* [WORK REQUEST] Please copy every line from the records below that contains the string "PIXELS".

* [RECORDED INFORMATION]
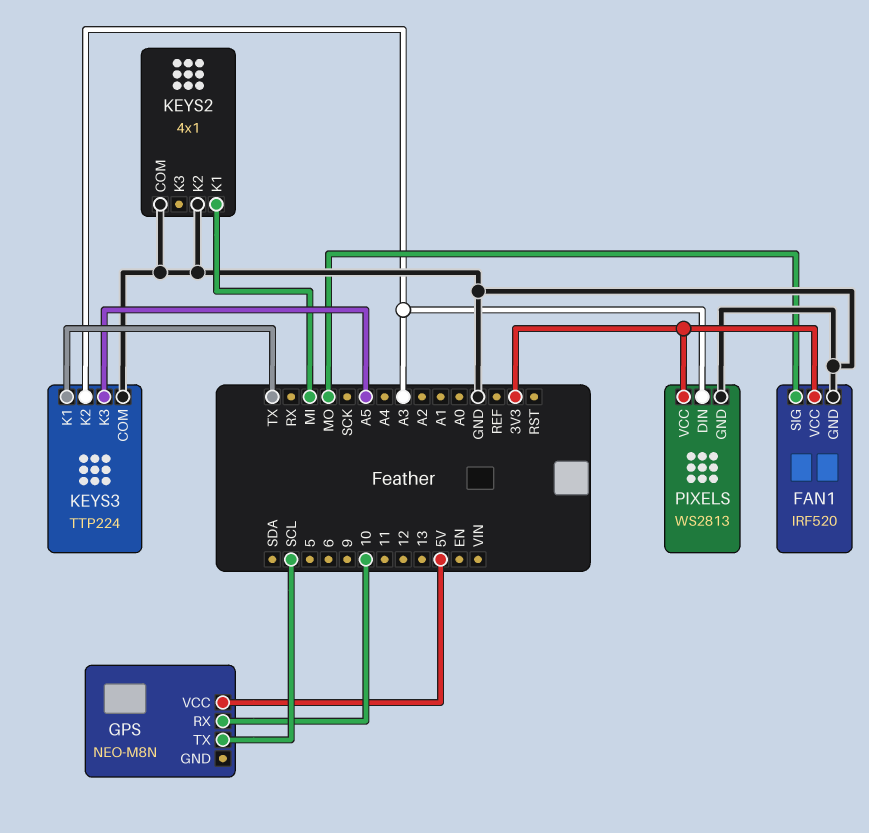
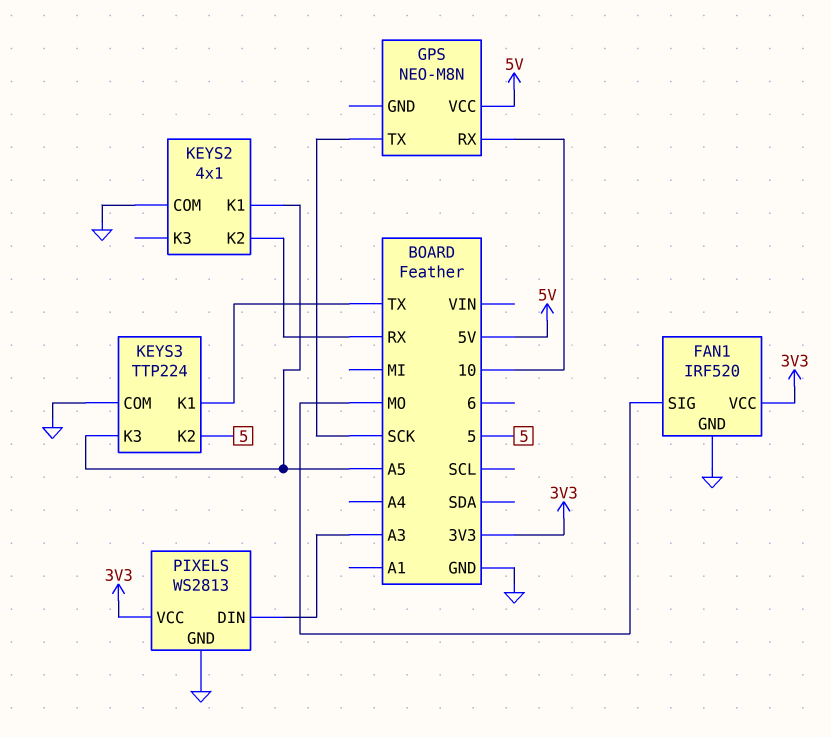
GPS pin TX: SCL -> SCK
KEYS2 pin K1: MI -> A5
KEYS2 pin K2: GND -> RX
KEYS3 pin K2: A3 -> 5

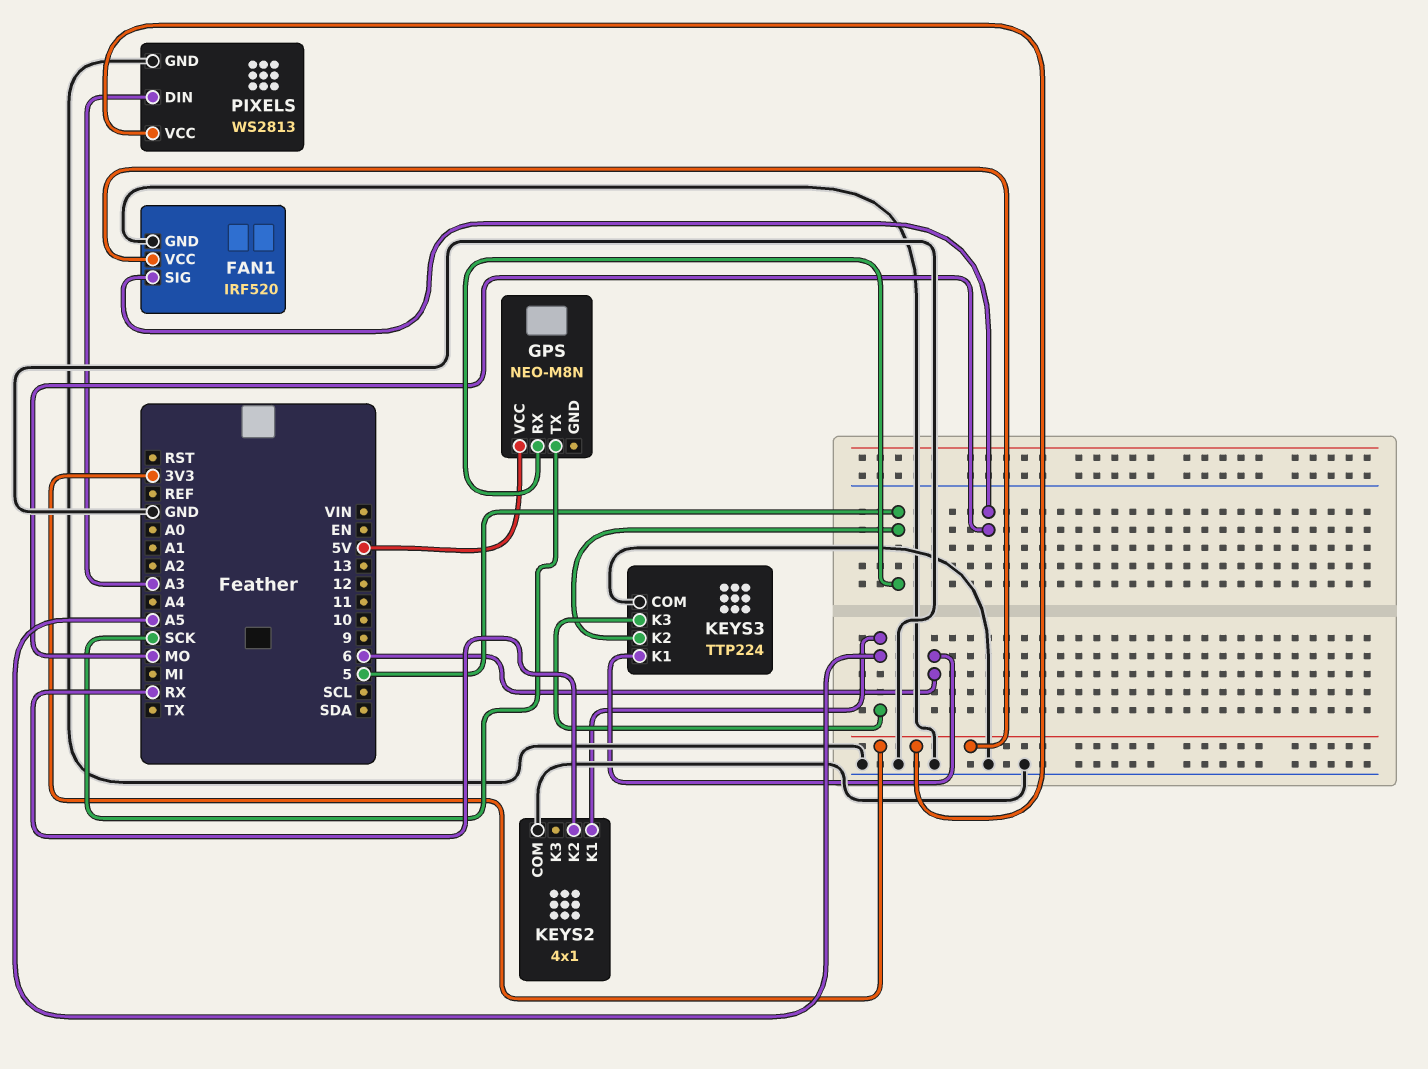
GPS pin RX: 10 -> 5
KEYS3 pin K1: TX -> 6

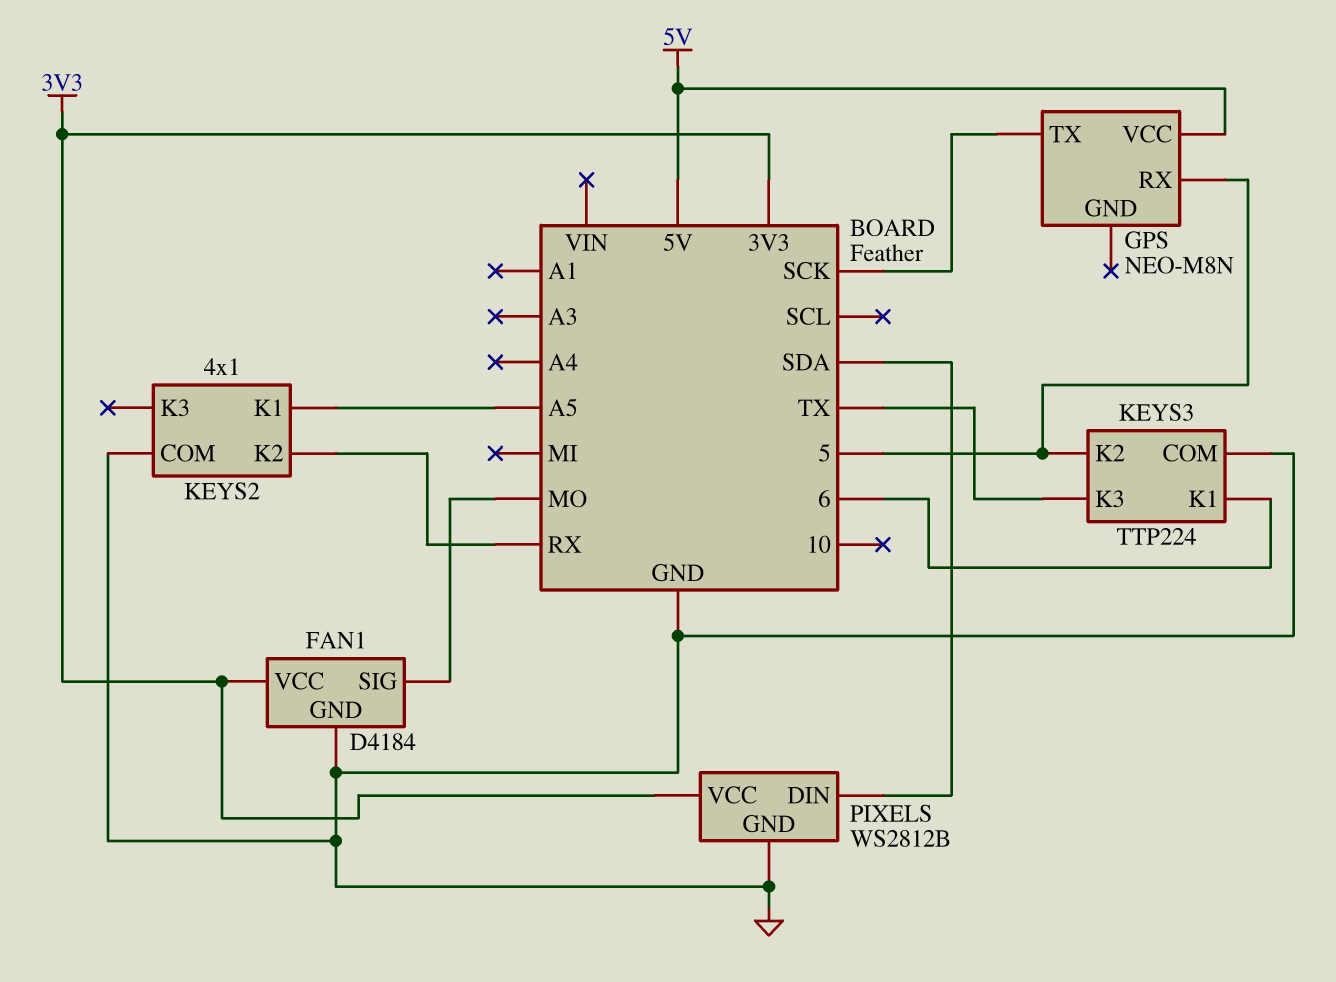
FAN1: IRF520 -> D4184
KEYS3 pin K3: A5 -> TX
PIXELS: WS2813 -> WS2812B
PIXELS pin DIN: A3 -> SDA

* [REPLY]
PIXELS: WS2813 -> WS2812B
PIXELS pin DIN: A3 -> SDA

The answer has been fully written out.